» Records from a pointing dataset:
◇ ◇ ◇ ◇
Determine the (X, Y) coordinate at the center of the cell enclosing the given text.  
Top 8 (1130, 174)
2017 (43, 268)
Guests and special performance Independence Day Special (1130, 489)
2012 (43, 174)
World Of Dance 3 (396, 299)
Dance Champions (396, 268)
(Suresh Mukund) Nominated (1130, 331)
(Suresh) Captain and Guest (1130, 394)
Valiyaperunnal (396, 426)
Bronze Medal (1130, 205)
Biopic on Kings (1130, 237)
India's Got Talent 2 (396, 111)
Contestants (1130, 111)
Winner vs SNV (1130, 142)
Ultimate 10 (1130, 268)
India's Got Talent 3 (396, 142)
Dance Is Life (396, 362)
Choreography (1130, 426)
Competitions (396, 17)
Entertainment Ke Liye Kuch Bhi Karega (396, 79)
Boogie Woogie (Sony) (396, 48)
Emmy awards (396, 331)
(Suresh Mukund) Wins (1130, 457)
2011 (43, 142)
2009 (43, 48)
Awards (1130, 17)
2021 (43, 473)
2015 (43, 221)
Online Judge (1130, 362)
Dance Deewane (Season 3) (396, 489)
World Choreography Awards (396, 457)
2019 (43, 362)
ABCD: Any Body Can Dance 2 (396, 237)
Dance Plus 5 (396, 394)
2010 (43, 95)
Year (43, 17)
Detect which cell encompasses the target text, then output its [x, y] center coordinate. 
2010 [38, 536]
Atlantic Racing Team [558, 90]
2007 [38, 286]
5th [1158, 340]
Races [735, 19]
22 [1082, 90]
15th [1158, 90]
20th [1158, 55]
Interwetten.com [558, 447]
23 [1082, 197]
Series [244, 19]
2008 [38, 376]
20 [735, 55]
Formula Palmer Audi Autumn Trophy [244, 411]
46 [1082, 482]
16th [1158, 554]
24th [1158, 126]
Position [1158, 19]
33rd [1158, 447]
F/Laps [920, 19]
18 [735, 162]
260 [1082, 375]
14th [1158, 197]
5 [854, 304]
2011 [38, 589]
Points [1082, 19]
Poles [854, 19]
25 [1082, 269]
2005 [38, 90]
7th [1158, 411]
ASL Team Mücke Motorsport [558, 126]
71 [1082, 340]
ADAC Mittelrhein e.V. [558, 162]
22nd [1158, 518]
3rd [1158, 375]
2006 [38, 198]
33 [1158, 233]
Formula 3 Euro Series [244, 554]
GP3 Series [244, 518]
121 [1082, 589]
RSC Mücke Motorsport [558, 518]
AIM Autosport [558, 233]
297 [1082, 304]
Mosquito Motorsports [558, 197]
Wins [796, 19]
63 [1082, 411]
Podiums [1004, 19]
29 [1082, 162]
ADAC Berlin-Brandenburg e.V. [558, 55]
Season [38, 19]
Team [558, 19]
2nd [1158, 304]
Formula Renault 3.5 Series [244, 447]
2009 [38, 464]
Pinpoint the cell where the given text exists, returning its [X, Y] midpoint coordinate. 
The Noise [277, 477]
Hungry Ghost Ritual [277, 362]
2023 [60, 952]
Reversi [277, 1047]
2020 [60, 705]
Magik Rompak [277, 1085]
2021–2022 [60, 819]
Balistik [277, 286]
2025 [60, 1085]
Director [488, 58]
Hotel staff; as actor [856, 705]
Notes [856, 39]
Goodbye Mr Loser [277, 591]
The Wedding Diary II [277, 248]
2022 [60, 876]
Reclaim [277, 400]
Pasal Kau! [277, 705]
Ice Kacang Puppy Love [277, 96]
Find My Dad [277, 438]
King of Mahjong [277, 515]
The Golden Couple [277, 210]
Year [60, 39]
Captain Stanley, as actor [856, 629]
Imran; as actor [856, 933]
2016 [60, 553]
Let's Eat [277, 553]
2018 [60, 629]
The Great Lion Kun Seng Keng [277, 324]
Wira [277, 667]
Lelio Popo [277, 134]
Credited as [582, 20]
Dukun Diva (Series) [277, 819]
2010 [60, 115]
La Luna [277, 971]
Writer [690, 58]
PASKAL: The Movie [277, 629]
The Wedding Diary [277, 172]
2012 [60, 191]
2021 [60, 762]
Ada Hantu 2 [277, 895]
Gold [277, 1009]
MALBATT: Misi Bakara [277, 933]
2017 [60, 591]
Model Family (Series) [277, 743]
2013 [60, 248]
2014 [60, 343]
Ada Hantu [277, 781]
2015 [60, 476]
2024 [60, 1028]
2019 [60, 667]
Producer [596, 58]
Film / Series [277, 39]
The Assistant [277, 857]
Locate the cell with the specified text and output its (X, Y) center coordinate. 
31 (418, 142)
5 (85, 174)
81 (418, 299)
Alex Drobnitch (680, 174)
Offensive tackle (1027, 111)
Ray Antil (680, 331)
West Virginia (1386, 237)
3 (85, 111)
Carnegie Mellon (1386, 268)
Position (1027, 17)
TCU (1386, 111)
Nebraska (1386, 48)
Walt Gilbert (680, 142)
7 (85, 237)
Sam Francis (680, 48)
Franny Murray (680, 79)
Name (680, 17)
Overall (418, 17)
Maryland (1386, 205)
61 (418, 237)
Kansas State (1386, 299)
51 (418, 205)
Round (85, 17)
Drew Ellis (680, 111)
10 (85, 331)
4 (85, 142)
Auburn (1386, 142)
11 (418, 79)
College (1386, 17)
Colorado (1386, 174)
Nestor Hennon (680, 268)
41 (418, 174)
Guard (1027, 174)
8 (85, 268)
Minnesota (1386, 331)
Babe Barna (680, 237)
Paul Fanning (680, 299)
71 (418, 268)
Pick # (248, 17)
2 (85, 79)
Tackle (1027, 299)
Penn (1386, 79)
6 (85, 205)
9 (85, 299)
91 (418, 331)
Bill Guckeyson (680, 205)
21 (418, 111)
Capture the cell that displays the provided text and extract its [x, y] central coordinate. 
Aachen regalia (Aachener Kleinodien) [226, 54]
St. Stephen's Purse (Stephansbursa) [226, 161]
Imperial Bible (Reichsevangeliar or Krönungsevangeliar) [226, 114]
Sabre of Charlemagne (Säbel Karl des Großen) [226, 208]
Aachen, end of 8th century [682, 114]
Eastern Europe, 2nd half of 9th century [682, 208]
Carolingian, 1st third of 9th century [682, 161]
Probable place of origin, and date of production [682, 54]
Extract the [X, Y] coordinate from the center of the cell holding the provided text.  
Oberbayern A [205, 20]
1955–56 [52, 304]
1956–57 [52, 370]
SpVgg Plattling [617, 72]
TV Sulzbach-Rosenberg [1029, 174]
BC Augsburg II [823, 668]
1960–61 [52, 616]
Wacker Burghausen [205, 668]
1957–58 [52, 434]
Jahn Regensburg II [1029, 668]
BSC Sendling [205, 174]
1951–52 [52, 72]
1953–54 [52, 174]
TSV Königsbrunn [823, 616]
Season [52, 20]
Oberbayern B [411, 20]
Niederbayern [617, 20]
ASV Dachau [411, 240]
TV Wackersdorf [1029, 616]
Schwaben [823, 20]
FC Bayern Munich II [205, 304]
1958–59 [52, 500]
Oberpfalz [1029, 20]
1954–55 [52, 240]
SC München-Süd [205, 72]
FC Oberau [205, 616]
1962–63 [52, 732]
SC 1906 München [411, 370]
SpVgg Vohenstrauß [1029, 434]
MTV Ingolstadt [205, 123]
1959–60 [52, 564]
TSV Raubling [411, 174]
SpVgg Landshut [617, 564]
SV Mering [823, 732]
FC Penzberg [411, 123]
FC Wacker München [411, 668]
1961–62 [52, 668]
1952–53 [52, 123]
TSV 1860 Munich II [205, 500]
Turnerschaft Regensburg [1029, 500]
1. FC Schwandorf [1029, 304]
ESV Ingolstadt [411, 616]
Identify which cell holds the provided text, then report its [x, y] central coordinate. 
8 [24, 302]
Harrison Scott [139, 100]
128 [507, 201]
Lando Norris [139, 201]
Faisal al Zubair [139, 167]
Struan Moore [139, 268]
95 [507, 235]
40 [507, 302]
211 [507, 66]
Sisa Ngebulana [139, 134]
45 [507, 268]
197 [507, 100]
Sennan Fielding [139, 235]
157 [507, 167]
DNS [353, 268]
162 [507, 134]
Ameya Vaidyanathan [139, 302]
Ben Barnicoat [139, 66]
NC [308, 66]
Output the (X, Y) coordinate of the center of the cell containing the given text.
◇ ◇ ◇ ◇
» Given instruction: Can you copy the records verbatim, from the very first line down through the line that contains "71 [1082, 340]", with both ends included?

» In response:
Determine the (X, Y) coordinate at the center of the cell enclosing the given text.  
Top 8 (1130, 174)
2017 (43, 268)
Guests and special performance Independence Day Special (1130, 489)
2012 (43, 174)
World Of Dance 3 (396, 299)
Dance Champions (396, 268)
(Suresh Mukund) Nominated (1130, 331)
(Suresh) Captain and Guest (1130, 394)
Valiyaperunnal (396, 426)
Bronze Medal (1130, 205)
Biopic on Kings (1130, 237)
India's Got Talent 2 (396, 111)
Contestants (1130, 111)
Winner vs SNV (1130, 142)
Ultimate 10 (1130, 268)
India's Got Talent 3 (396, 142)
Dance Is Life (396, 362)
Choreography (1130, 426)
Competitions (396, 17)
Entertainment Ke Liye Kuch Bhi Karega (396, 79)
Boogie Woogie (Sony) (396, 48)
Emmy awards (396, 331)
(Suresh Mukund) Wins (1130, 457)
2011 (43, 142)
2009 (43, 48)
Awards (1130, 17)
2021 (43, 473)
2015 (43, 221)
Online Judge (1130, 362)
Dance Deewane (Season 3) (396, 489)
World Choreography Awards (396, 457)
2019 (43, 362)
ABCD: Any Body Can Dance 2 (396, 237)
Dance Plus 5 (396, 394)
2010 (43, 95)
Year (43, 17)
Detect which cell encompasses the target text, then output its [x, y] center coordinate. 
2010 [38, 536]
Atlantic Racing Team [558, 90]
2007 [38, 286]
5th [1158, 340]
Races [735, 19]
22 [1082, 90]
15th [1158, 90]
20th [1158, 55]
Interwetten.com [558, 447]
23 [1082, 197]
Series [244, 19]
2008 [38, 376]
20 [735, 55]
Formula Palmer Audi Autumn Trophy [244, 411]
46 [1082, 482]
16th [1158, 554]
24th [1158, 126]
Position [1158, 19]
33rd [1158, 447]
F/Laps [920, 19]
18 [735, 162]
260 [1082, 375]
14th [1158, 197]
5 [854, 304]
2011 [38, 589]
Points [1082, 19]
Poles [854, 19]
25 [1082, 269]
2005 [38, 90]
7th [1158, 411]
ASL Team Mücke Motorsport [558, 126]
71 [1082, 340]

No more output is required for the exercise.